**Exercise directions**
Could you retype only the lines from the one containing "none -> brown pan [652,136,744,162]" through the final line of the entries, both included, skipping any images?

Object state comparisons:
┄┄┄┄┄┄┄┄┄┄┄┄┄┄┄┄┄┄┄┄

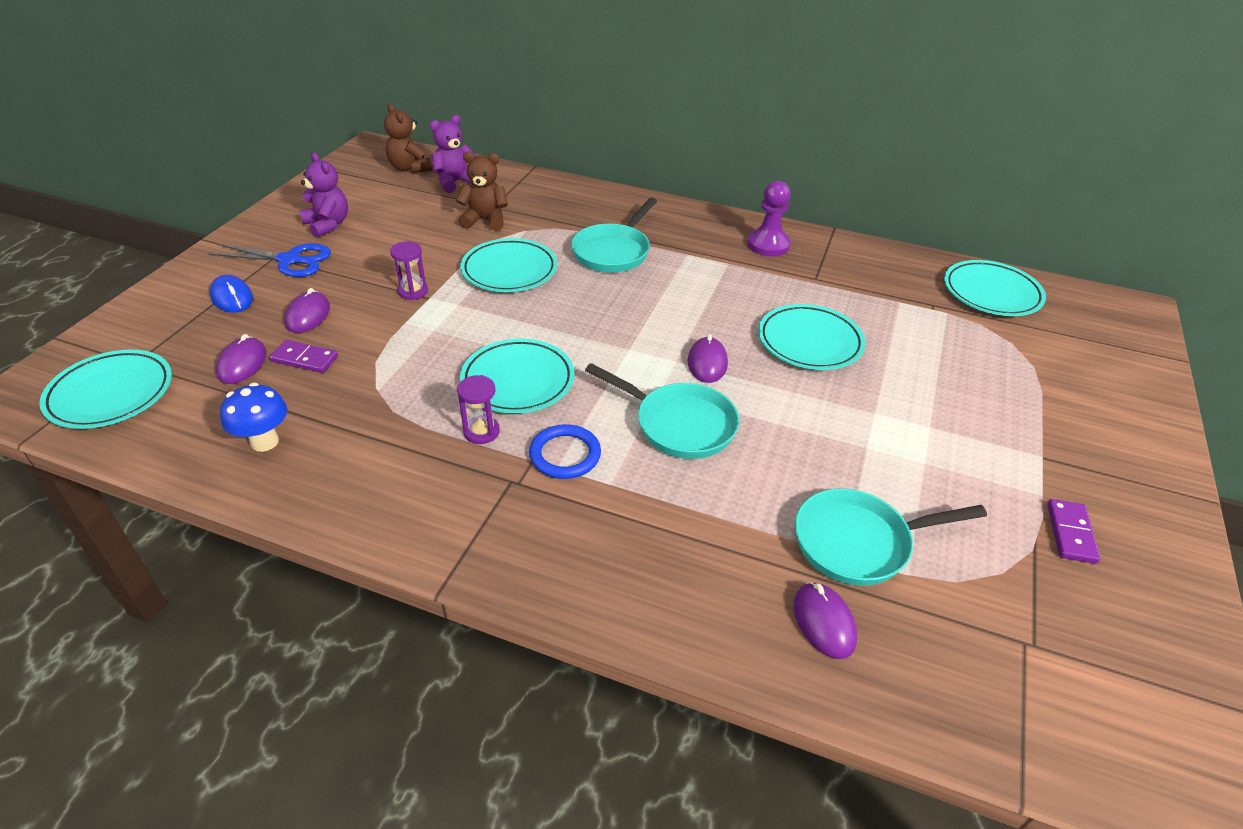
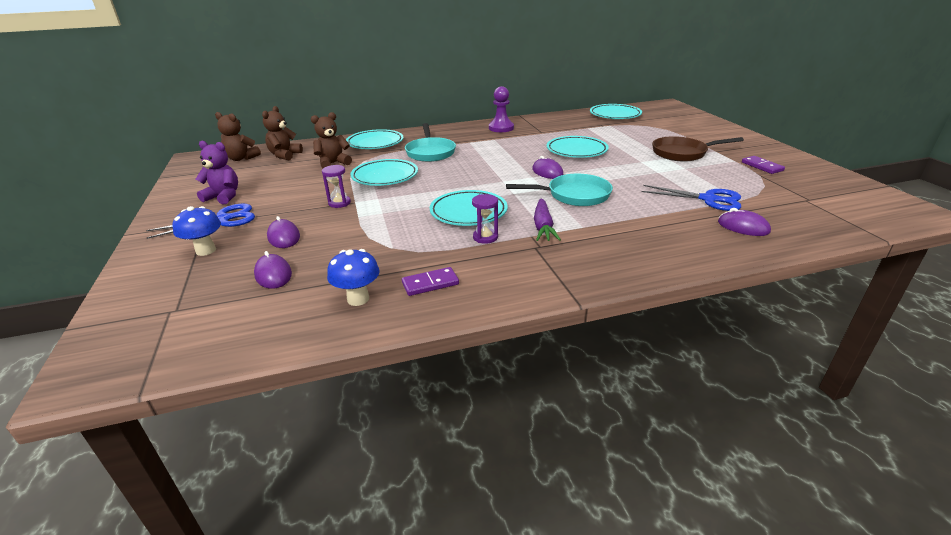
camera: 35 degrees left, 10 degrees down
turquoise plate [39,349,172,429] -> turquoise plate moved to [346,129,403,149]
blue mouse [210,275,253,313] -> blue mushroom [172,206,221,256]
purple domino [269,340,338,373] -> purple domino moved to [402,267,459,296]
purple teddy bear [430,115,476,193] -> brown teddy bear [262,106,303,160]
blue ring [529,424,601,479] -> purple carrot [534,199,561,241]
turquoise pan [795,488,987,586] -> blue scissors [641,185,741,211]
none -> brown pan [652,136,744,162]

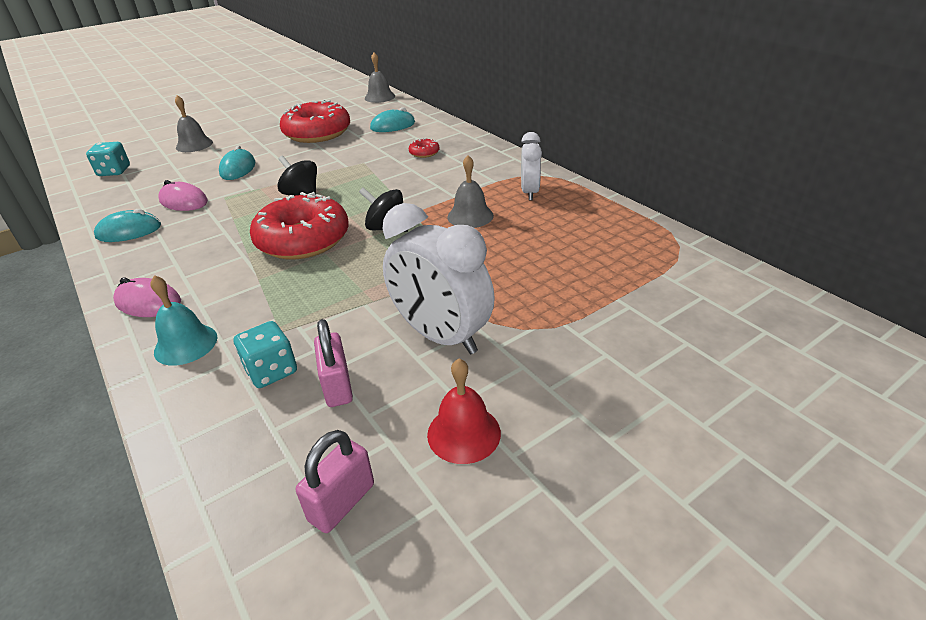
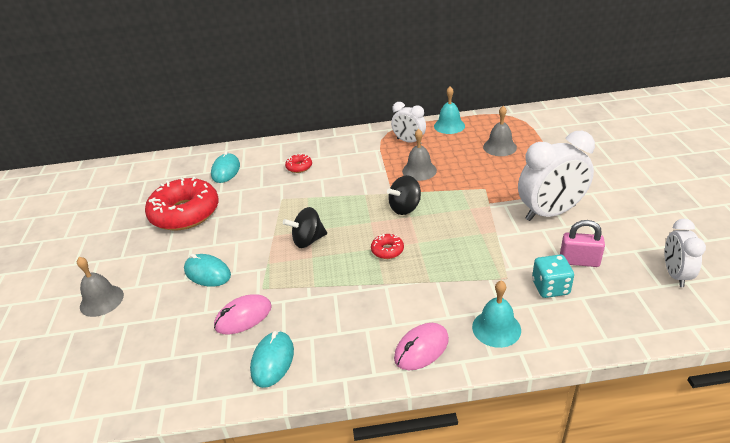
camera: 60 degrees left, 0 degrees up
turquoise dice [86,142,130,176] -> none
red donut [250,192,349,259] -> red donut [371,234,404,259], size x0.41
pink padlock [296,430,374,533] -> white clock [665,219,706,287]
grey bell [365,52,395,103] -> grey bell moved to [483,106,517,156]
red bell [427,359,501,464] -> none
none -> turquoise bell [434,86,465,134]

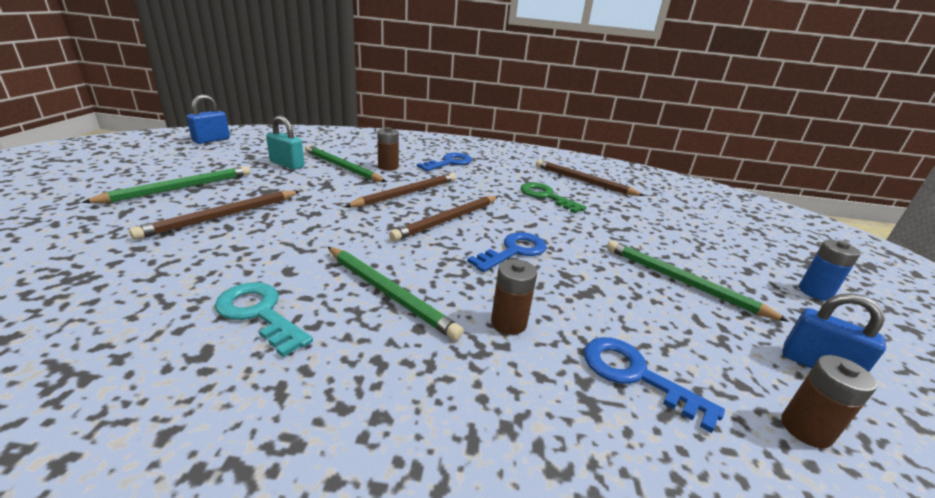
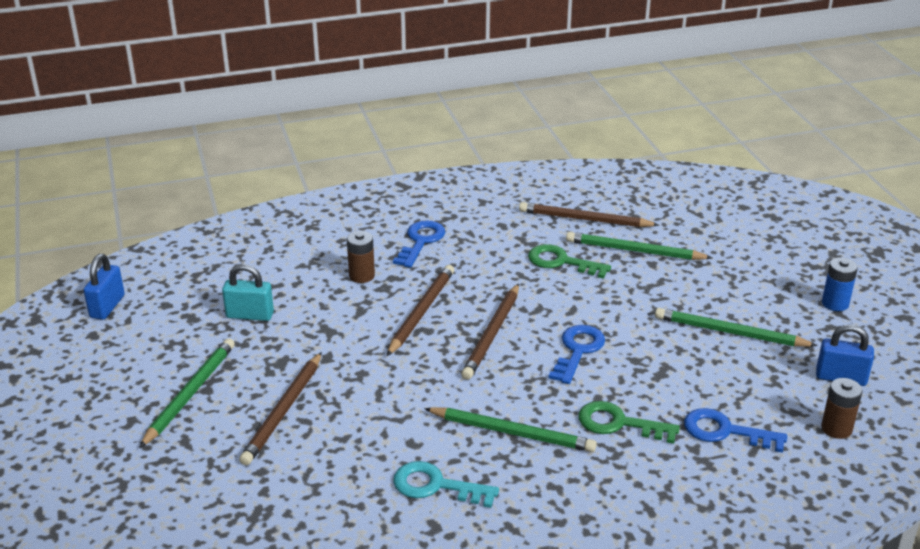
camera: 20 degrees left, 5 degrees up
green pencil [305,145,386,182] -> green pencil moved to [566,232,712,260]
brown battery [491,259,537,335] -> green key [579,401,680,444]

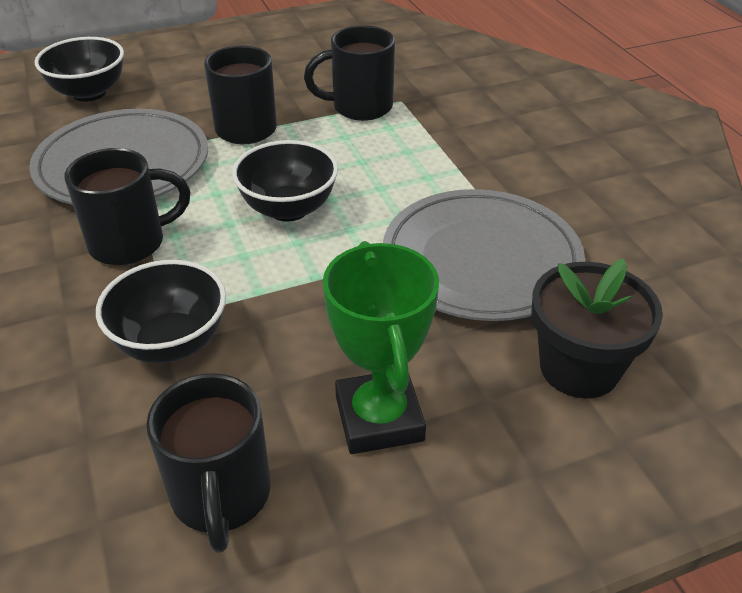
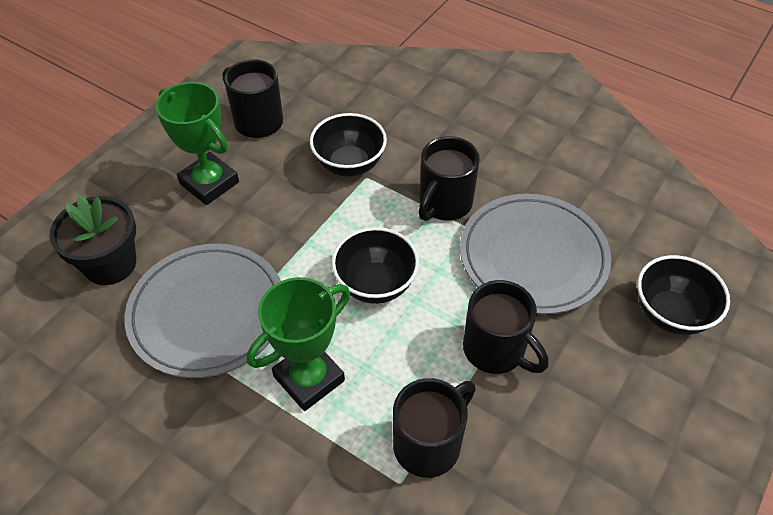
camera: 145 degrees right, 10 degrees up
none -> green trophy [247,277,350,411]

┄┄┄┄┄┄┄┄┄┄┄┄┄┄┄┄┄┄┄┄

**Answer to this problem**
none -> brown pan [652,136,744,162]

camera: 60 degrees left, 0 degrees up
turquoise dice [86,142,130,176] -> none
red donut [250,192,349,259] -> red donut [371,234,404,259], size x0.41
pink padlock [296,430,374,533] -> white clock [665,219,706,287]
grey bell [365,52,395,103] -> grey bell moved to [483,106,517,156]
red bell [427,359,501,464] -> none
none -> turquoise bell [434,86,465,134]

camera: 20 degrees left, 5 degrees up
green pencil [305,145,386,182] -> green pencil moved to [566,232,712,260]
brown battery [491,259,537,335] -> green key [579,401,680,444]

camera: 145 degrees right, 10 degrees up
none -> green trophy [247,277,350,411]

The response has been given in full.